◆ **WHAT THE EXERCISE ASKS**: Every line of the listing below should be written out exactly.

· · · · ·

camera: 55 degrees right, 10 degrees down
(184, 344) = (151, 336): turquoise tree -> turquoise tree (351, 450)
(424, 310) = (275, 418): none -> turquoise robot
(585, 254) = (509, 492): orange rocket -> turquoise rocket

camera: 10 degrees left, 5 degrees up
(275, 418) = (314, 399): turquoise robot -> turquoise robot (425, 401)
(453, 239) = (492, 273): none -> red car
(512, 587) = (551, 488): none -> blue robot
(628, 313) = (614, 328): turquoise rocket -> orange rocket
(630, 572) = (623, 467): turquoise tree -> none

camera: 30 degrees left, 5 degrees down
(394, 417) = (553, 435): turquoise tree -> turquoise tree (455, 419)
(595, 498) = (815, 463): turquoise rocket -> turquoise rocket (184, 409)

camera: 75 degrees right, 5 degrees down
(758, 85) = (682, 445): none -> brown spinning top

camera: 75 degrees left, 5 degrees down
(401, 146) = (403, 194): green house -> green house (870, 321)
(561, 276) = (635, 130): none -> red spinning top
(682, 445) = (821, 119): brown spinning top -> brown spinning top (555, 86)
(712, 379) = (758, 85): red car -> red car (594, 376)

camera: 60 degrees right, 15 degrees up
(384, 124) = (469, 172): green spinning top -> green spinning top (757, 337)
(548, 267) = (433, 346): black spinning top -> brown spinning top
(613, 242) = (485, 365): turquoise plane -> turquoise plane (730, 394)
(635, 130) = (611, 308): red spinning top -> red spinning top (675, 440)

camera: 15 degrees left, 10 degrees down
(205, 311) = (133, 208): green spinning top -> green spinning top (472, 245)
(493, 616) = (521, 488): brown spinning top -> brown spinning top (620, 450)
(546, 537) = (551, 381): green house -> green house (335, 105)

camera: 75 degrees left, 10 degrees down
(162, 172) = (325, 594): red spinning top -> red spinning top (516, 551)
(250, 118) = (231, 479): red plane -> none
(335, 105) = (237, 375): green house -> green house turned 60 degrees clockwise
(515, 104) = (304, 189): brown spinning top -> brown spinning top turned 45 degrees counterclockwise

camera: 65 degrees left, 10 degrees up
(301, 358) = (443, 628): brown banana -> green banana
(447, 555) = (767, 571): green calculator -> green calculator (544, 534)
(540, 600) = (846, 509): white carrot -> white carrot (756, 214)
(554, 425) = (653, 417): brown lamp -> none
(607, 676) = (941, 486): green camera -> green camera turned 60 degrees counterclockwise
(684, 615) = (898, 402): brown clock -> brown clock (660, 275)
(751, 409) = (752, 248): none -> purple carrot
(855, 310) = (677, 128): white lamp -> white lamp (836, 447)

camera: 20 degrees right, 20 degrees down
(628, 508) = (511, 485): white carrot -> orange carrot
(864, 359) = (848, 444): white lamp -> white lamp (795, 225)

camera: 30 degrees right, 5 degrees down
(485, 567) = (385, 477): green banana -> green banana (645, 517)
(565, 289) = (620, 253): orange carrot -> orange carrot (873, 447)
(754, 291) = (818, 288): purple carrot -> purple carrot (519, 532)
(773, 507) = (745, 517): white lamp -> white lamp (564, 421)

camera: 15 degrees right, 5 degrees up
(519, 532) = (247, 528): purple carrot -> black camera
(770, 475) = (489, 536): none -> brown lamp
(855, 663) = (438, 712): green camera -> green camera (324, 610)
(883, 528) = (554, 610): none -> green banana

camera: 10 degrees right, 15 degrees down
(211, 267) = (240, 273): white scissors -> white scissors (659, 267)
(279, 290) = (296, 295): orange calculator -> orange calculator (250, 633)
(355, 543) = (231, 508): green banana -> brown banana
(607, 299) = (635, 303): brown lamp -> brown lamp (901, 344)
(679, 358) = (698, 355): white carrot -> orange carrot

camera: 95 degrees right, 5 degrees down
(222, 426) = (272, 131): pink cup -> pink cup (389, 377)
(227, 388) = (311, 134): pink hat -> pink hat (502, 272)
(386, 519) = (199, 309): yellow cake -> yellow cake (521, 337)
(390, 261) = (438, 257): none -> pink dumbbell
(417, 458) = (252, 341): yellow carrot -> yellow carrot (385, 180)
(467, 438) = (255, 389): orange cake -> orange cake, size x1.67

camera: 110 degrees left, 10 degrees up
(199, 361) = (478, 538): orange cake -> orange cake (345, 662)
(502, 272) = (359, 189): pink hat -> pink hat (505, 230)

· · · · ·

◆ **RESPONSE BELOW**:
camera: 55 degrees right, 10 degrees down
(184, 344) = (151, 336): turquoise tree -> turquoise tree (351, 450)
(424, 310) = (275, 418): none -> turquoise robot
(585, 254) = (509, 492): orange rocket -> turquoise rocket

camera: 10 degrees left, 5 degrees up
(275, 418) = (314, 399): turquoise robot -> turquoise robot (425, 401)
(453, 239) = (492, 273): none -> red car
(512, 587) = (551, 488): none -> blue robot
(628, 313) = (614, 328): turquoise rocket -> orange rocket
(630, 572) = (623, 467): turquoise tree -> none

camera: 30 degrees left, 5 degrees down
(394, 417) = (553, 435): turquoise tree -> turquoise tree (455, 419)
(595, 498) = (815, 463): turquoise rocket -> turquoise rocket (184, 409)

camera: 75 degrees right, 5 degrees down
(758, 85) = (682, 445): none -> brown spinning top

camera: 75 degrees left, 5 degrees down
(401, 146) = (403, 194): green house -> green house (870, 321)
(561, 276) = (635, 130): none -> red spinning top
(682, 445) = (821, 119): brown spinning top -> brown spinning top (555, 86)
(712, 379) = (758, 85): red car -> red car (594, 376)

camera: 60 degrees right, 15 degrees up
(384, 124) = (469, 172): green spinning top -> green spinning top (757, 337)
(548, 267) = (433, 346): black spinning top -> brown spinning top
(613, 242) = (485, 365): turquoise plane -> turquoise plane (730, 394)
(635, 130) = (611, 308): red spinning top -> red spinning top (675, 440)

camera: 15 degrees left, 10 degrees down
(205, 311) = (133, 208): green spinning top -> green spinning top (472, 245)
(493, 616) = (521, 488): brown spinning top -> brown spinning top (620, 450)
(546, 537) = (551, 381): green house -> green house (335, 105)

camera: 75 degrees left, 10 degrees down
(162, 172) = (325, 594): red spinning top -> red spinning top (516, 551)
(250, 118) = (231, 479): red plane -> none
(335, 105) = (237, 375): green house -> green house turned 60 degrees clockwise
(515, 104) = (304, 189): brown spinning top -> brown spinning top turned 45 degrees counterclockwise

camera: 65 degrees left, 10 degrees up
(301, 358) = (443, 628): brown banana -> green banana
(447, 555) = (767, 571): green calculator -> green calculator (544, 534)
(540, 600) = (846, 509): white carrot -> white carrot (756, 214)
(554, 425) = (653, 417): brown lamp -> none
(607, 676) = (941, 486): green camera -> green camera turned 60 degrees counterclockwise
(684, 615) = (898, 402): brown clock -> brown clock (660, 275)
(751, 409) = (752, 248): none -> purple carrot
(855, 310) = (677, 128): white lamp -> white lamp (836, 447)

camera: 20 degrees right, 20 degrees down
(628, 508) = (511, 485): white carrot -> orange carrot
(864, 359) = (848, 444): white lamp -> white lamp (795, 225)

camera: 30 degrees right, 5 degrees down
(485, 567) = (385, 477): green banana -> green banana (645, 517)
(565, 289) = (620, 253): orange carrot -> orange carrot (873, 447)
(754, 291) = (818, 288): purple carrot -> purple carrot (519, 532)
(773, 507) = (745, 517): white lamp -> white lamp (564, 421)

camera: 15 degrees right, 5 degrees up
(519, 532) = (247, 528): purple carrot -> black camera
(770, 475) = (489, 536): none -> brown lamp
(855, 663) = (438, 712): green camera -> green camera (324, 610)
(883, 528) = (554, 610): none -> green banana

camera: 10 degrees right, 15 degrees down
(211, 267) = (240, 273): white scissors -> white scissors (659, 267)
(279, 290) = (296, 295): orange calculator -> orange calculator (250, 633)
(355, 543) = (231, 508): green banana -> brown banana
(607, 299) = (635, 303): brown lamp -> brown lamp (901, 344)
(679, 358) = (698, 355): white carrot -> orange carrot

camera: 95 degrees right, 5 degrees down
(222, 426) = (272, 131): pink cup -> pink cup (389, 377)
(227, 388) = (311, 134): pink hat -> pink hat (502, 272)
(386, 519) = (199, 309): yellow cake -> yellow cake (521, 337)
(390, 261) = (438, 257): none -> pink dumbbell
(417, 458) = (252, 341): yellow carrot -> yellow carrot (385, 180)
(467, 438) = (255, 389): orange cake -> orange cake, size x1.67

camera: 110 degrees left, 10 degrees up
(199, 361) = (478, 538): orange cake -> orange cake (345, 662)
(502, 272) = (359, 189): pink hat -> pink hat (505, 230)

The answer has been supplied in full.